- _Records shown_

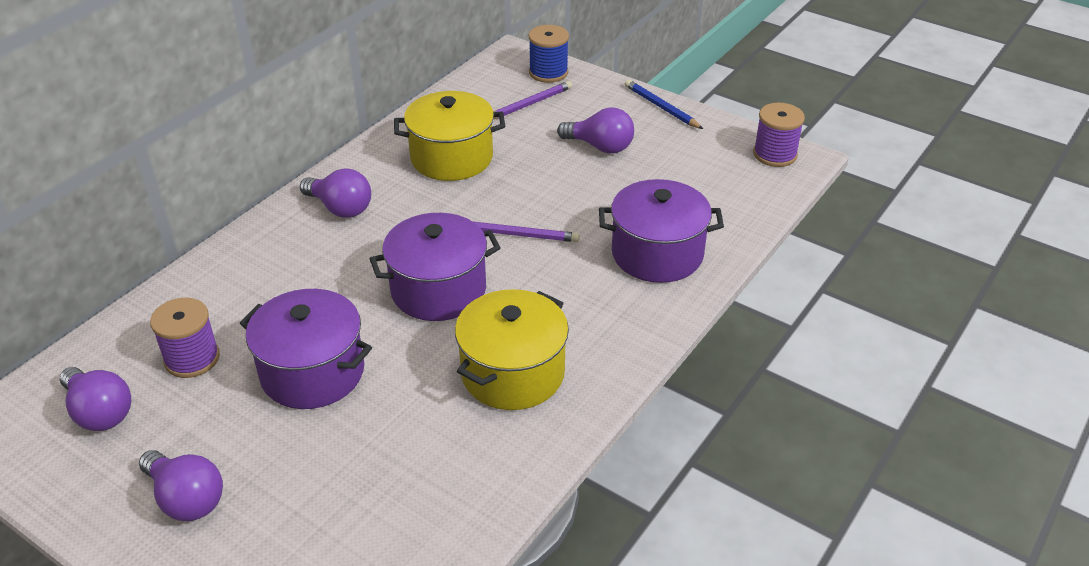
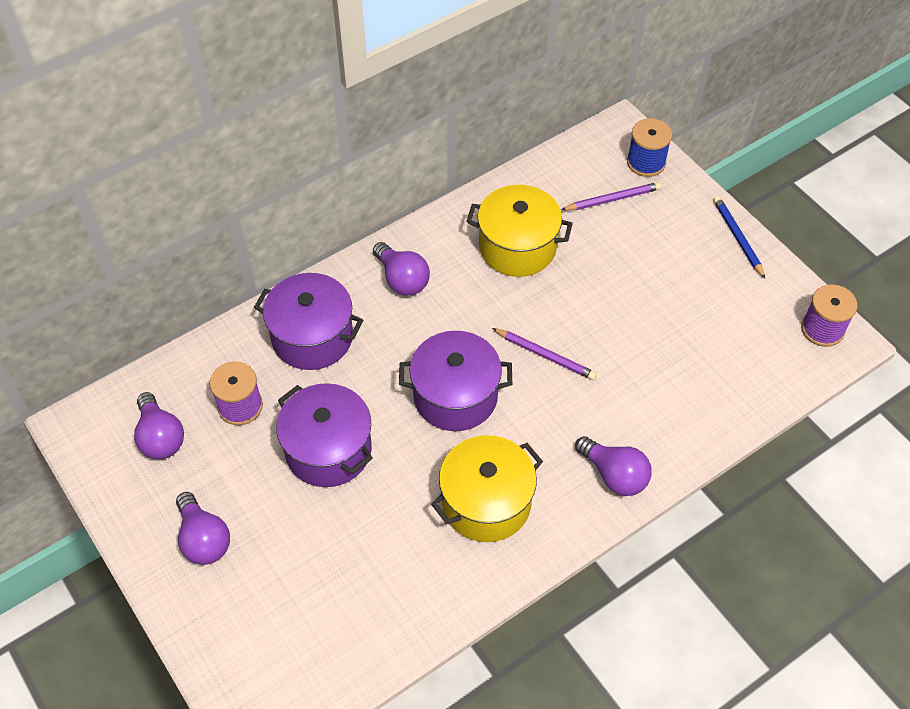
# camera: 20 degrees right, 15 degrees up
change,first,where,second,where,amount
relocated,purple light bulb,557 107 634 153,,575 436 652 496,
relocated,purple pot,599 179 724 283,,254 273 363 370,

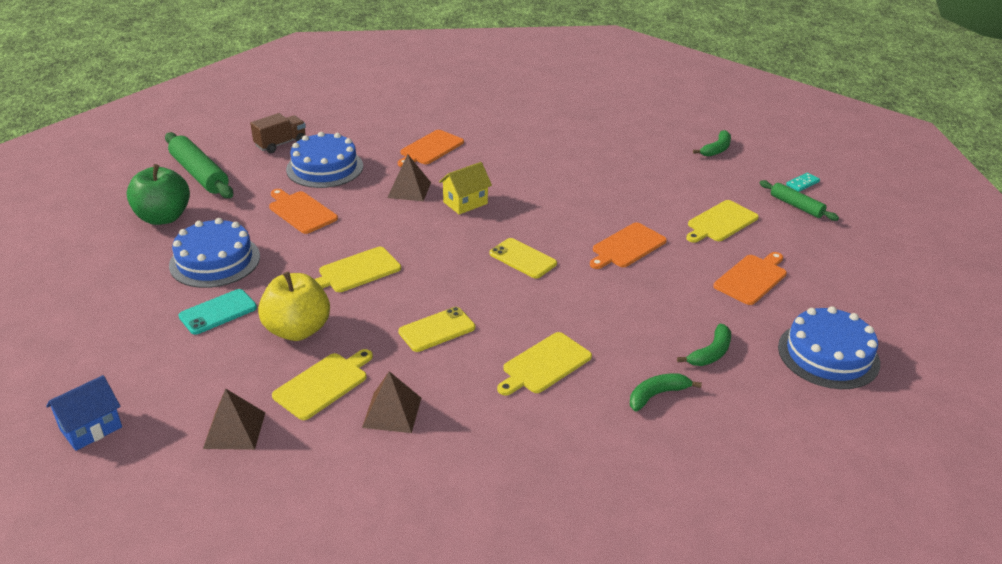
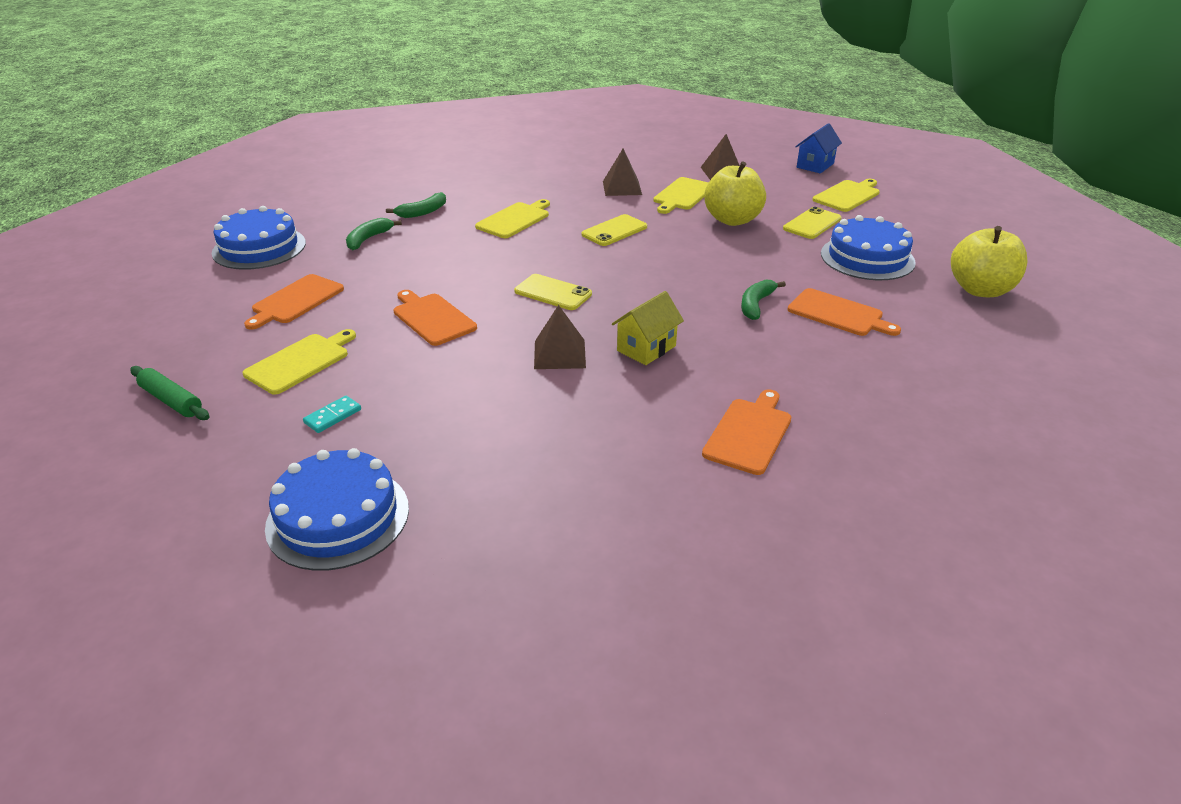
# camera: 170 degrees right, 0 degrees up
change,first,where,second,where,amount
missing,green rolling pin,165 132 233 198,,,
missing,brown truck,250 113 306 153,,,
relocated,blue cake,286 132 363 188,,265 448 409 571,
relocated,yellow cutting board,314 247 401 292,,812 179 880 212,
relocated,brown pyramid,387 154 431 201,,534 305 586 369,
relocated,green banana,693 130 731 157,,741 279 786 320,
relocated,turquoise domino,786 172 820 192,,303 396 361 433,
colour,green apple,127 164 190 225,yellow apple,951 226 1028 297,
colour,turquoise phone,179 289 257 335,yellow phone,783 207 842 239,
spun,orange cutting board,590 222 667 269,,393 290 477 346,75 degrees counterclockwise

- _Exercise brief_
Transcribe the data exactly and leave no picture in the copy.

- _Response area_
# camera: 20 degrees right, 15 degrees up
change,first,where,second,where,amount
relocated,purple light bulb,557 107 634 153,,575 436 652 496,
relocated,purple pot,599 179 724 283,,254 273 363 370,

# camera: 170 degrees right, 0 degrees up
change,first,where,second,where,amount
missing,green rolling pin,165 132 233 198,,,
missing,brown truck,250 113 306 153,,,
relocated,blue cake,286 132 363 188,,265 448 409 571,
relocated,yellow cutting board,314 247 401 292,,812 179 880 212,
relocated,brown pyramid,387 154 431 201,,534 305 586 369,
relocated,green banana,693 130 731 157,,741 279 786 320,
relocated,turquoise domino,786 172 820 192,,303 396 361 433,
colour,green apple,127 164 190 225,yellow apple,951 226 1028 297,
colour,turquoise phone,179 289 257 335,yellow phone,783 207 842 239,
spun,orange cutting board,590 222 667 269,,393 290 477 346,75 degrees counterclockwise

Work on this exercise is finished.